[ACTION ITEM]: Of the entries below, restate word for word only the section that runs from the line with "RADIO1 pin MOSI: 5 -> A5" to the line with "STEPPER pin IN4: A2 -> A4", counting both ends.

[SOURCE RECORDS]:
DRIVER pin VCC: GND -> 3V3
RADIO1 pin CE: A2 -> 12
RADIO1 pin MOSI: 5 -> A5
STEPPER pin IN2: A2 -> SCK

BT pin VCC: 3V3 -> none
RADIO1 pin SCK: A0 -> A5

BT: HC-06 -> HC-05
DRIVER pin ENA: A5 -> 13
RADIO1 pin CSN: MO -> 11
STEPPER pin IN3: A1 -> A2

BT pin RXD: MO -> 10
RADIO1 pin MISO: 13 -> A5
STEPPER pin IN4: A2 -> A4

---

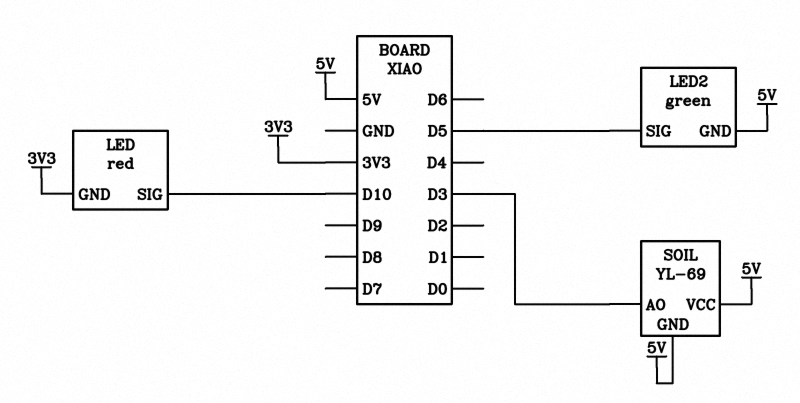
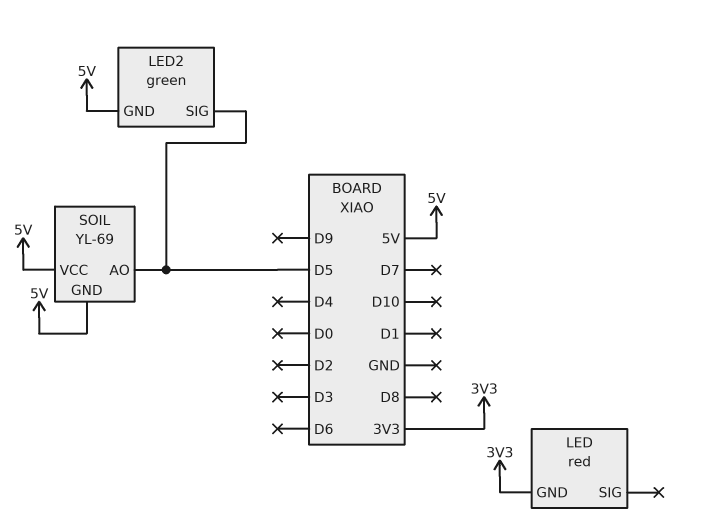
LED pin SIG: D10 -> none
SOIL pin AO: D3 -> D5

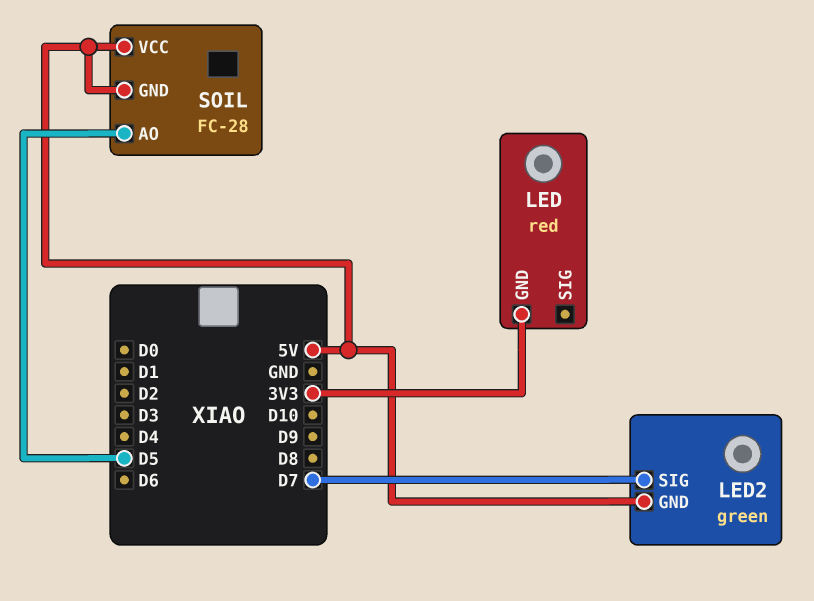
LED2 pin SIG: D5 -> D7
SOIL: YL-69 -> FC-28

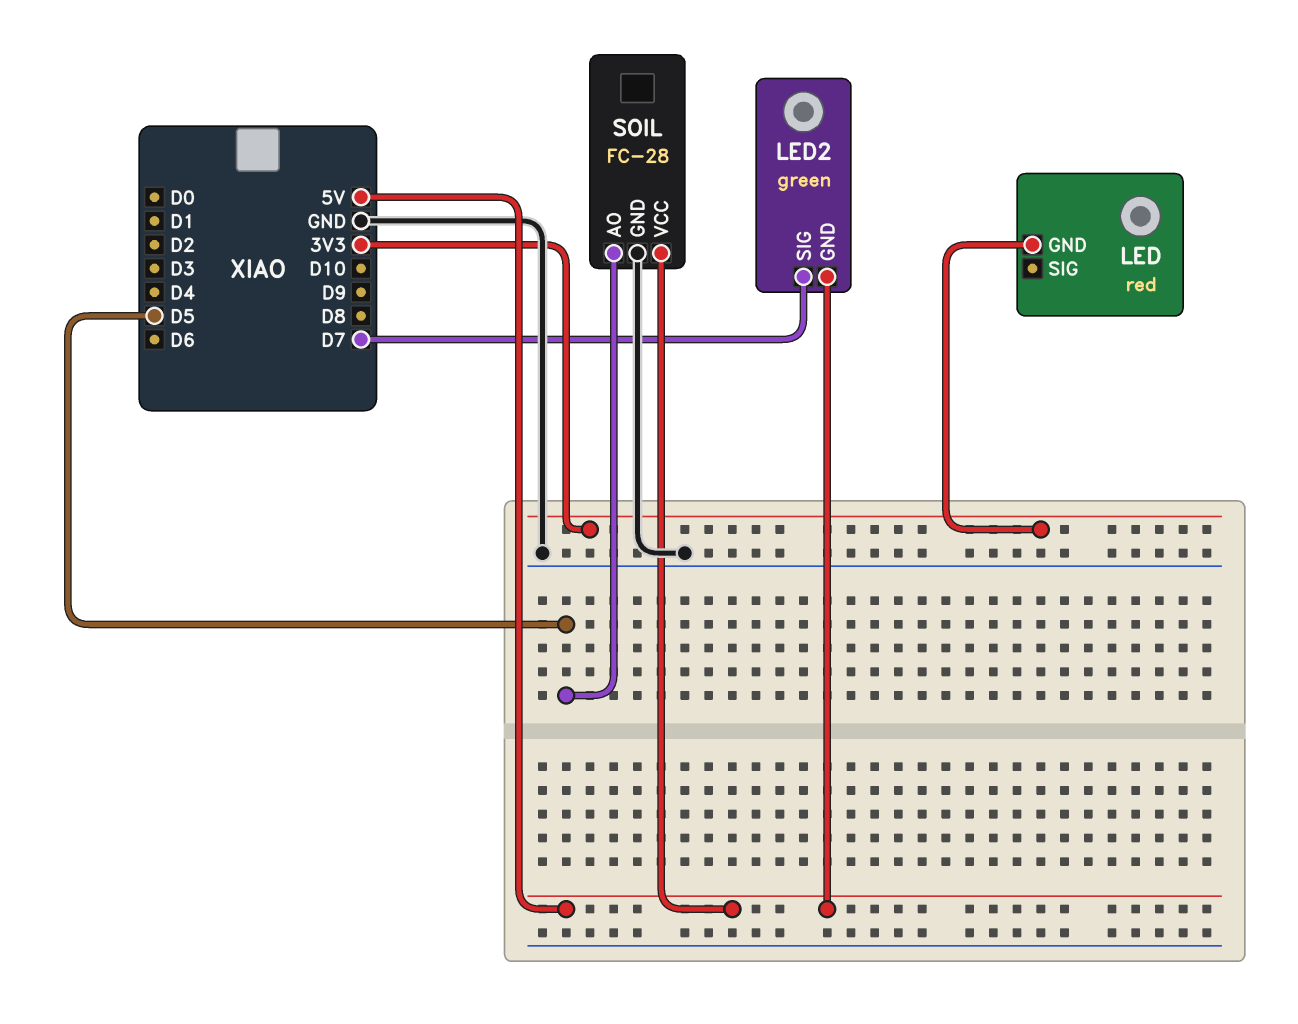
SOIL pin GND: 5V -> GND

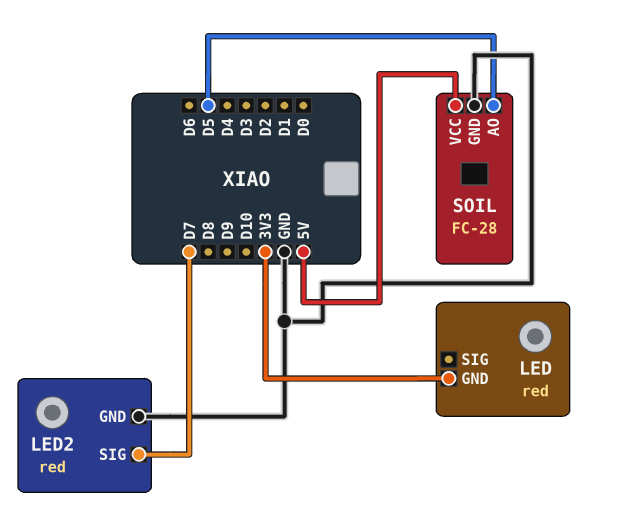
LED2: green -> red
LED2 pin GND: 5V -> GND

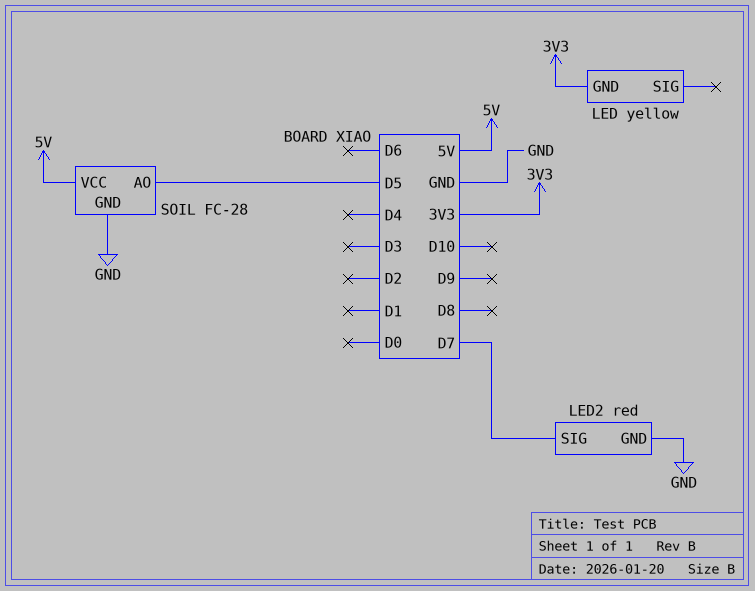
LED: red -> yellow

[ANSWER FOR THE TASK]:
RADIO1 pin MOSI: 5 -> A5
STEPPER pin IN2: A2 -> SCK

BT pin VCC: 3V3 -> none
RADIO1 pin SCK: A0 -> A5

BT: HC-06 -> HC-05
DRIVER pin ENA: A5 -> 13
RADIO1 pin CSN: MO -> 11
STEPPER pin IN3: A1 -> A2

BT pin RXD: MO -> 10
RADIO1 pin MISO: 13 -> A5
STEPPER pin IN4: A2 -> A4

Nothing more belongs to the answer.